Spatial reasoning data
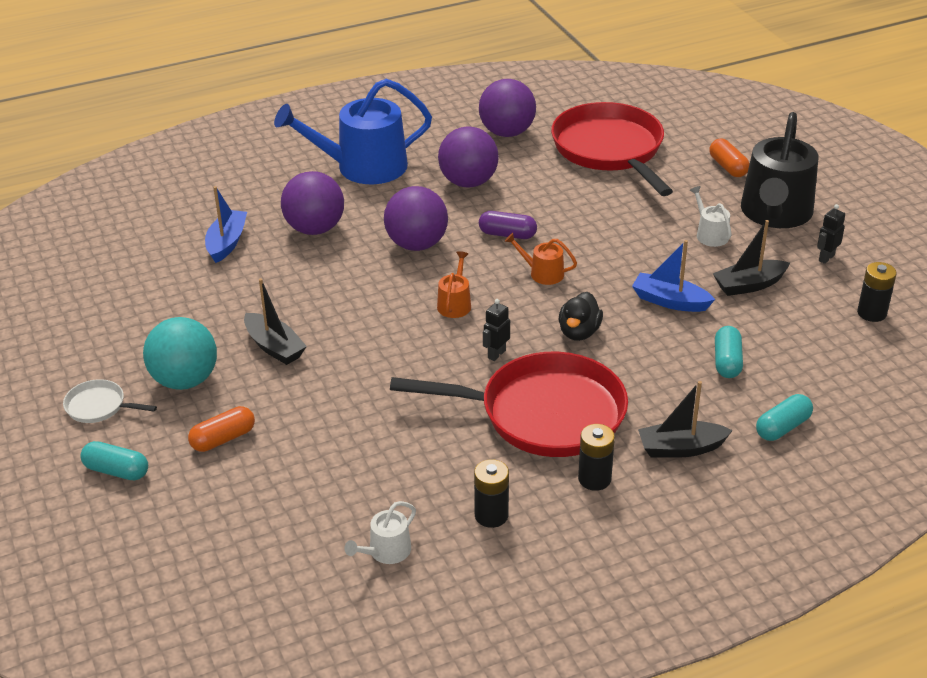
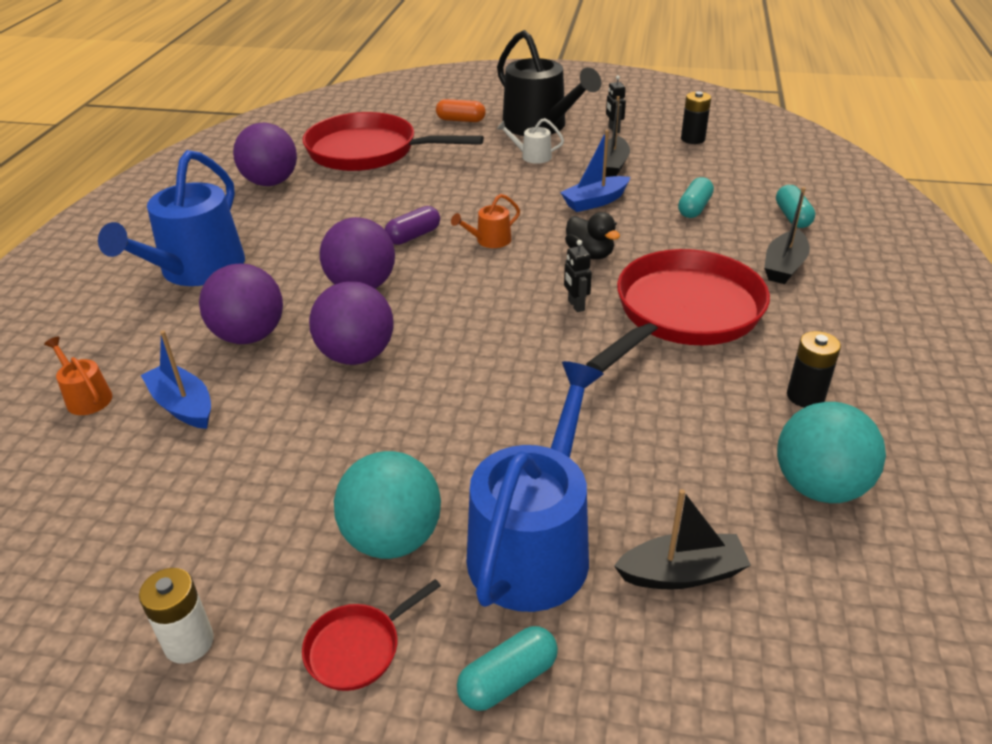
camera: 55 degrees left, 0 degrees up
(62, 347) = (189, 642): none -> white battery
(99, 406) = (358, 648): white pan -> red pan
(223, 439) = (534, 545): orange capsule -> blue watering can
(274, 347) = (412, 440): black boat -> black boat (682, 573)
(386, 552) = (819, 486): white watering can -> turquoise ball
(455, 304) = (477, 299): orange watering can -> orange watering can (86, 397)
(468, 182) = (311, 226): purple ball -> purple ball (356, 355)
(594, 479) = (793, 321): black battery -> none
(727, 362) = (694, 208): turquoise capsule -> turquoise capsule turned 75 degrees clockwise

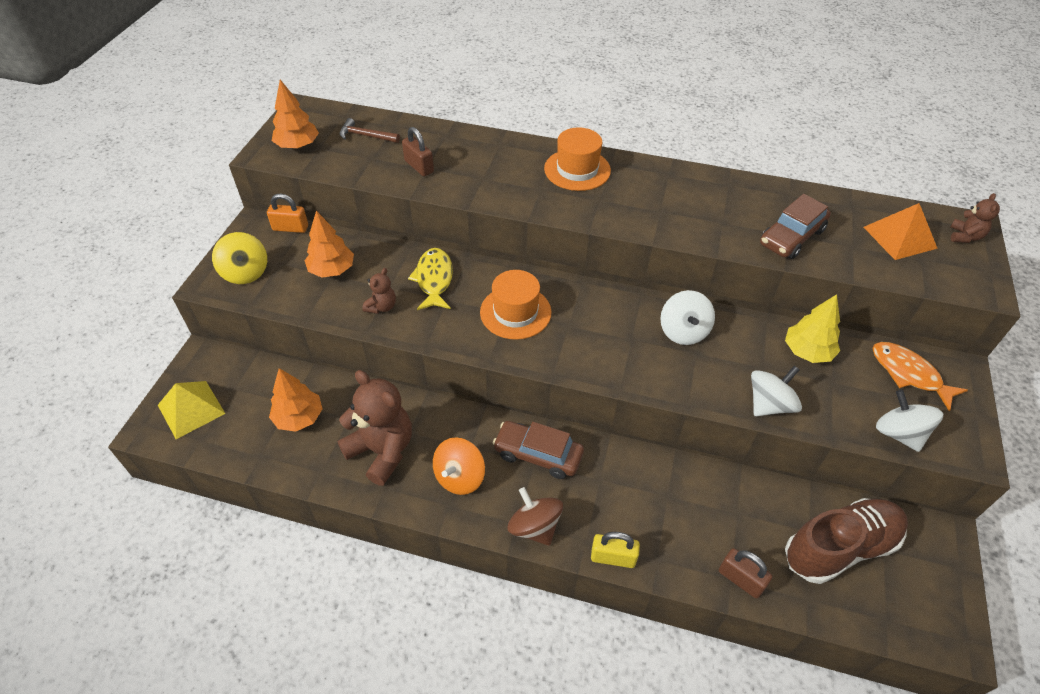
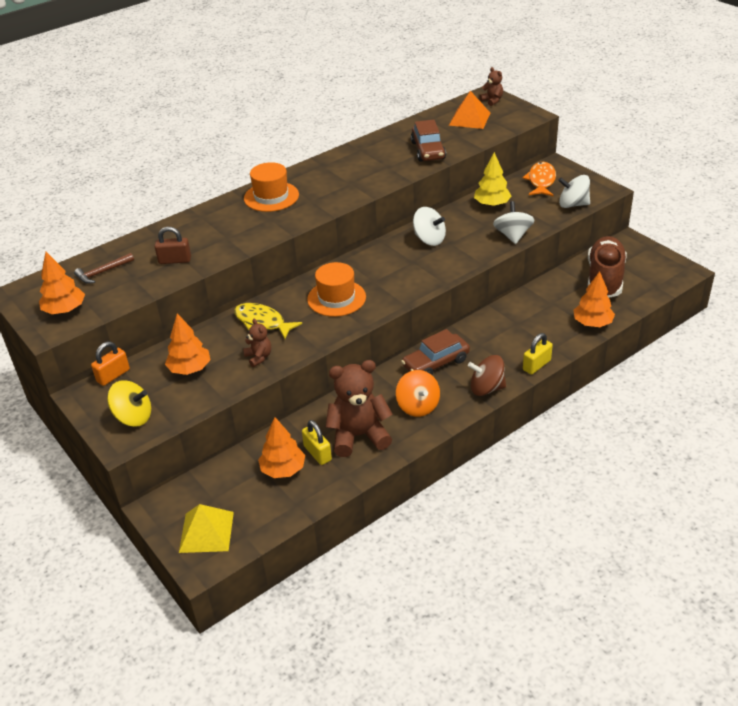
camera: 50 degrees left, 10 degrees down
(337, 431) = (317, 453): none -> yellow padlock
(740, 579) = (592, 323): brown padlock -> orange tree
(908, 374) = (541, 181): orange fish -> orange fish turned 105 degrees clockwise

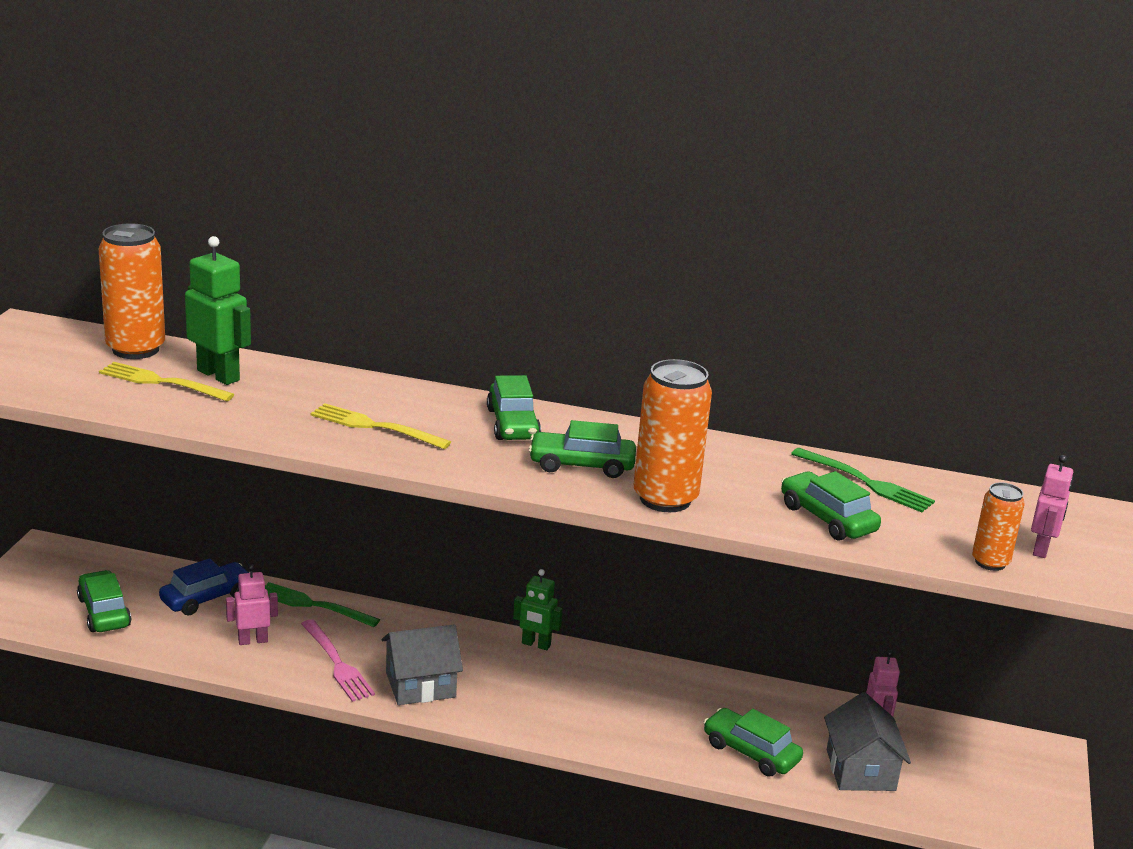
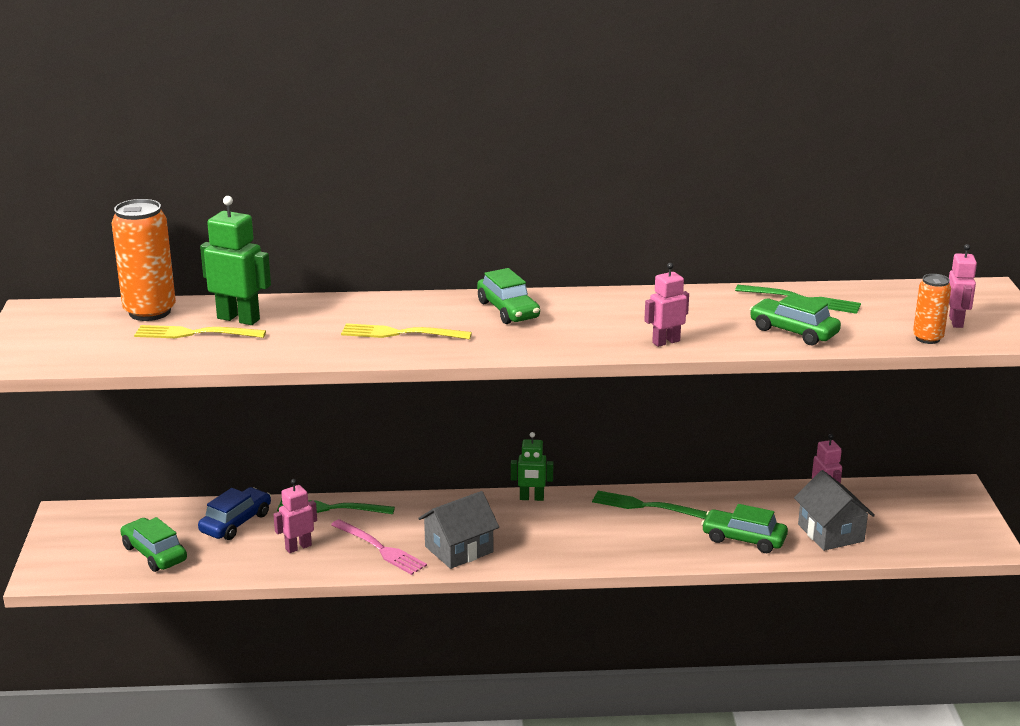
camera: 15 degrees left, 0 degrees up
(581, 465) = (584, 330): green car -> none
(658, 684) = (644, 506): none -> green fork
(665, 499) = (665, 342): orange can -> pink robot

TASK TO CARRY OUT
A picture must not appear in the copy. Transcribe exactly the lines from the one with "(908, 374) = (541, 181): orange" through the final line of the entries, both included, and no more.

RESULT
(908, 374) = (541, 181): orange fish -> orange fish turned 105 degrees clockwise

camera: 15 degrees left, 0 degrees up
(581, 465) = (584, 330): green car -> none
(658, 684) = (644, 506): none -> green fork
(665, 499) = (665, 342): orange can -> pink robot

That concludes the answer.